| THE TASK |
Which lines make up the answer? Those from the line with "grey tile G6:H6" through the end of the data; reproduce them exactly.

| DATASET CONTENT |
__________________________________________________

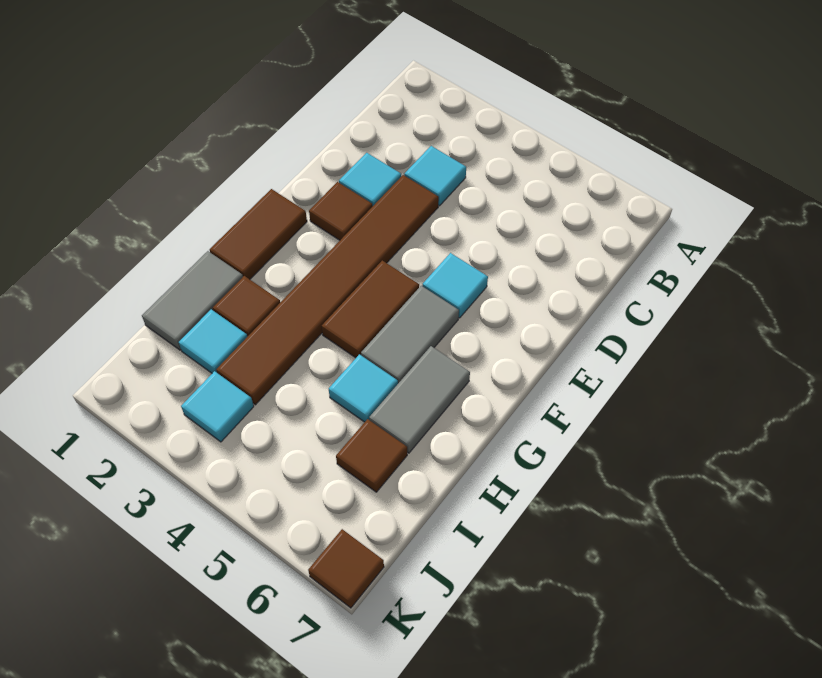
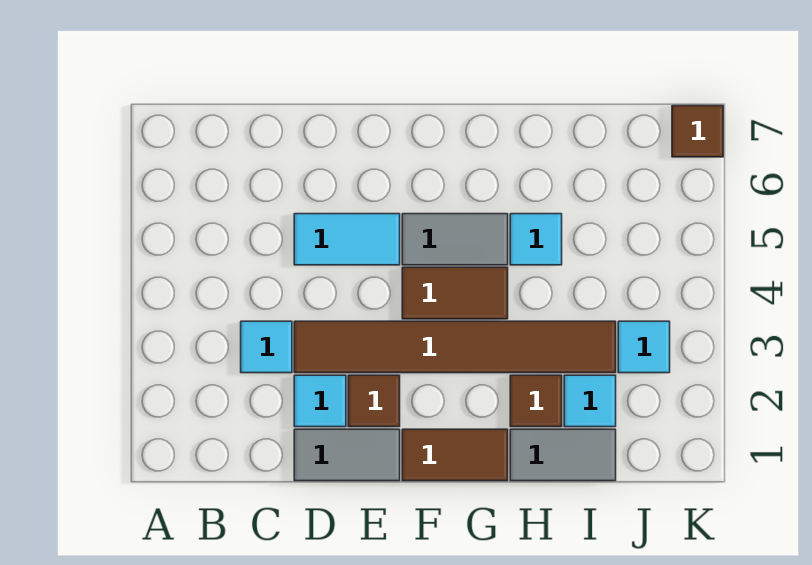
cyan tile E5 level 1 -> cyan tile D5:E5 level 1
grey tile G6:H6 level 1 -> grey tile D1:E1 level 1
brown tile I6 level 1 -> none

__________________________________________________

| OUTPUT |
grey tile G6:H6 level 1 -> grey tile D1:E1 level 1
brown tile I6 level 1 -> none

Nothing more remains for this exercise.